Task instructions: How many lines of the records below contain the string "kern"? Case counts, so match only that exact capitalization, and reply with the number alone.

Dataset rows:
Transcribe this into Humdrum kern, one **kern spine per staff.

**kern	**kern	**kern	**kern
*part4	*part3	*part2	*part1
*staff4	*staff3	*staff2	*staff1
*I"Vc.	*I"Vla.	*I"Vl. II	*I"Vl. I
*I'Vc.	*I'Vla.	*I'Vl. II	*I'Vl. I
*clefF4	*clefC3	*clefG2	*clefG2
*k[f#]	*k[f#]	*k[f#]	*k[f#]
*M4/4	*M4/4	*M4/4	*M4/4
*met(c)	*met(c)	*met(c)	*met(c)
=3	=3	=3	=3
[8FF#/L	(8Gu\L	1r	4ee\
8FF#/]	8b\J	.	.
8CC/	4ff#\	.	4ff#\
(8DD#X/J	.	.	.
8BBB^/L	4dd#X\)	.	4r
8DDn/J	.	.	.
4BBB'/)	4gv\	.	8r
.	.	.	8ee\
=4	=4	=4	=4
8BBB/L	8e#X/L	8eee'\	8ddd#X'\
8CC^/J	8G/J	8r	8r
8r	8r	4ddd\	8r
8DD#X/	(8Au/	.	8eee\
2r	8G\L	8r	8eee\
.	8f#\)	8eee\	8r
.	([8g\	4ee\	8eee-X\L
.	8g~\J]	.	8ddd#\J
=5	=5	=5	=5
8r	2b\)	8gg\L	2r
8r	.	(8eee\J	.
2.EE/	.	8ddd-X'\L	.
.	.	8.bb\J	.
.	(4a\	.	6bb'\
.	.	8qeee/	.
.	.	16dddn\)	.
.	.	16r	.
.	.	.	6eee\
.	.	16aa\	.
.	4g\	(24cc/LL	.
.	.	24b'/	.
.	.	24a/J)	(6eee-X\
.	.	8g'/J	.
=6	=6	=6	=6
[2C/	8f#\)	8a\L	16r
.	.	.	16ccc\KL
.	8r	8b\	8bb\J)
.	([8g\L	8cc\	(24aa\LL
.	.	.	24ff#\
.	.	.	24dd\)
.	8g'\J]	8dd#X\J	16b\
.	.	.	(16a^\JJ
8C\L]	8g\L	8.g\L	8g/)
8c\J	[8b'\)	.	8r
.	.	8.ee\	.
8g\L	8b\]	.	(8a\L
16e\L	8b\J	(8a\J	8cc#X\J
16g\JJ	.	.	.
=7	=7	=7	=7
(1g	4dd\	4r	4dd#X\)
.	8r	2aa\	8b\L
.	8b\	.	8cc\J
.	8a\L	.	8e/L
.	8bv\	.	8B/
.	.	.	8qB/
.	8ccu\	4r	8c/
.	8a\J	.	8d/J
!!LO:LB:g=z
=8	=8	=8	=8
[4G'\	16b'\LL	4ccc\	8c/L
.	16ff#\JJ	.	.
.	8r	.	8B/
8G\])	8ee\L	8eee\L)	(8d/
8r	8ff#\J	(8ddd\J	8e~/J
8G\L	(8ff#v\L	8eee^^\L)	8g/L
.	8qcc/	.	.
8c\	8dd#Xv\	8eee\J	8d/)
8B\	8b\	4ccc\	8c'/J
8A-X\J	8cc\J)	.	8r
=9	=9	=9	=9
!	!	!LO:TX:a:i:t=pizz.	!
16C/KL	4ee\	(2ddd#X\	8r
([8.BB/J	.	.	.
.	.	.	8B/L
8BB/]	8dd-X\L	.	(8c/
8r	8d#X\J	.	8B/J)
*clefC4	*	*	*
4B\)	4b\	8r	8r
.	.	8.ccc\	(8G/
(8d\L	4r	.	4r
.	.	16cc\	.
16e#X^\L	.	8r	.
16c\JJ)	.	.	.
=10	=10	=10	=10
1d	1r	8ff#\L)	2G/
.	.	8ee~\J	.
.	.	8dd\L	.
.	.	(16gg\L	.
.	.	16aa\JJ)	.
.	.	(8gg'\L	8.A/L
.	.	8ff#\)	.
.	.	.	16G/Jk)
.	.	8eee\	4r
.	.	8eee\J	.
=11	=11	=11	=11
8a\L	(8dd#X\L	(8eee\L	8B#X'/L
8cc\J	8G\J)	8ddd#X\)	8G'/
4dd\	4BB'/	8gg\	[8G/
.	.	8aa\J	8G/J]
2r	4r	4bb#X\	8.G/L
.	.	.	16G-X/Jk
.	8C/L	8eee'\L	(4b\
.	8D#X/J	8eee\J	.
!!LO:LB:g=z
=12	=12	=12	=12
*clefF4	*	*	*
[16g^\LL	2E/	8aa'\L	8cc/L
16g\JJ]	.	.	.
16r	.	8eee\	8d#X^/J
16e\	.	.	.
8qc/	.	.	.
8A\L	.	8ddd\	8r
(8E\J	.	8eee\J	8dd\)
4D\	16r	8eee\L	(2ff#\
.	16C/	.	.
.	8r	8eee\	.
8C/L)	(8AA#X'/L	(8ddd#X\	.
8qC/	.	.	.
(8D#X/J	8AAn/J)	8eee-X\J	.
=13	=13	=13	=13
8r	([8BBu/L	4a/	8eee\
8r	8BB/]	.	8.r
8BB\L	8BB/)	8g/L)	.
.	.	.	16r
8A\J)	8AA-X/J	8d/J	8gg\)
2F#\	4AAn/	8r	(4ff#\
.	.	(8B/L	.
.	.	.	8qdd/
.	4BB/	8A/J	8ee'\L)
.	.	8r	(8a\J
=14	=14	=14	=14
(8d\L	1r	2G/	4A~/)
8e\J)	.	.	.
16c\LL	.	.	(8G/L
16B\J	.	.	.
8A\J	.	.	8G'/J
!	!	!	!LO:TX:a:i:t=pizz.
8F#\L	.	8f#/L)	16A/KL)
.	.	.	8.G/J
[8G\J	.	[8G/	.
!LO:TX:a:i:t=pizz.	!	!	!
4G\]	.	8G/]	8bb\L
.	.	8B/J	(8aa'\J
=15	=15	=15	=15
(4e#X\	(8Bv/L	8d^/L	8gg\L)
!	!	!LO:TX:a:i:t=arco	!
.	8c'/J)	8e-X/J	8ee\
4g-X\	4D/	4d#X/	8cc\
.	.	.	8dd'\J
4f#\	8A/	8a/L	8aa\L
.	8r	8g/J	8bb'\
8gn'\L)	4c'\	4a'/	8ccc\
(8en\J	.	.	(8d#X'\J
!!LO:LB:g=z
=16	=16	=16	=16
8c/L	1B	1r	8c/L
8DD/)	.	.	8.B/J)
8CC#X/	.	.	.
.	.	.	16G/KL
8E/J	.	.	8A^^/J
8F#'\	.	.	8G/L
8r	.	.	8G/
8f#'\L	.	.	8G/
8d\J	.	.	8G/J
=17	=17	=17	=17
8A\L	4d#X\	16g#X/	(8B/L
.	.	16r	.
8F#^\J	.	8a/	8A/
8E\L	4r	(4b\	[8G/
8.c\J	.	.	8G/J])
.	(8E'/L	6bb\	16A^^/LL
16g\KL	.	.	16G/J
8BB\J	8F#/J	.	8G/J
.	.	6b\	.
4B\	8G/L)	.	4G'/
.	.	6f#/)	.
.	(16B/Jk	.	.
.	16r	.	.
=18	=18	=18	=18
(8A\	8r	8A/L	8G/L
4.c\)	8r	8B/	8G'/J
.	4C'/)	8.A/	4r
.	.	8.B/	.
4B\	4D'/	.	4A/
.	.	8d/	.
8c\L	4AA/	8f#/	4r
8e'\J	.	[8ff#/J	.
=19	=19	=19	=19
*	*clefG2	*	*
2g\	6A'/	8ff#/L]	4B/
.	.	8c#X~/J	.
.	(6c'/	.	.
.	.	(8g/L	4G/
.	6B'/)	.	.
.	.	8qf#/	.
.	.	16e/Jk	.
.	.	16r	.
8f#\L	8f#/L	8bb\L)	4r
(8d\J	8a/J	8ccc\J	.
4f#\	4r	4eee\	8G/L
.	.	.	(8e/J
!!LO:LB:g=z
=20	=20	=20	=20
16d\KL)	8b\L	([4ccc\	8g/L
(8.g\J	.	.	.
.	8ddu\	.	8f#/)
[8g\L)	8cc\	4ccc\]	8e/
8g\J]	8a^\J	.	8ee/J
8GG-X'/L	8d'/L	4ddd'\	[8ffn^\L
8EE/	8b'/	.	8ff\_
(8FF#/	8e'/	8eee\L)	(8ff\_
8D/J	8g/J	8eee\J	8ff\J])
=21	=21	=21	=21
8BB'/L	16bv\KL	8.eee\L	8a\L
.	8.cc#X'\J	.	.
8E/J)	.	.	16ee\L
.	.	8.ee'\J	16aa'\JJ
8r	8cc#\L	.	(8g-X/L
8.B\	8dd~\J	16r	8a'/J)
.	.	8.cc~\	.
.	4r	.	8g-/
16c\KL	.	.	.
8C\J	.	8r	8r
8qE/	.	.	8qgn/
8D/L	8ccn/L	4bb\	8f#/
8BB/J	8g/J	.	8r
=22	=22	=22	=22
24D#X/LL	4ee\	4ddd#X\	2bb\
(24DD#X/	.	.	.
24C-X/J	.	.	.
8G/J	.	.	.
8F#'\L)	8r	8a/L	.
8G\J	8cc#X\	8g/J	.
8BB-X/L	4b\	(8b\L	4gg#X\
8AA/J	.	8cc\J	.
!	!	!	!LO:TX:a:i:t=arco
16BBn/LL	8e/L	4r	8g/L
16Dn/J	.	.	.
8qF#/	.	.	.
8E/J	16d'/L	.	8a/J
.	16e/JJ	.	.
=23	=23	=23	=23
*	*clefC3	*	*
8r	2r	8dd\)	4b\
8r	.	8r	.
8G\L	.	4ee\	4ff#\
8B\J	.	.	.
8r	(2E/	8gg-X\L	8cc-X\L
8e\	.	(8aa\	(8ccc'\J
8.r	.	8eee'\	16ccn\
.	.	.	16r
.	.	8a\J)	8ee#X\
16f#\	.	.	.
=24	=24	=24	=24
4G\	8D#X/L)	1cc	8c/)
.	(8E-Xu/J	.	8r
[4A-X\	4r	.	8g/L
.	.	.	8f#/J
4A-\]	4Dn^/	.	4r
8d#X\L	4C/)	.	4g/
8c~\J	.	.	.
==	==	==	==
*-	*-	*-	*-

Output: 2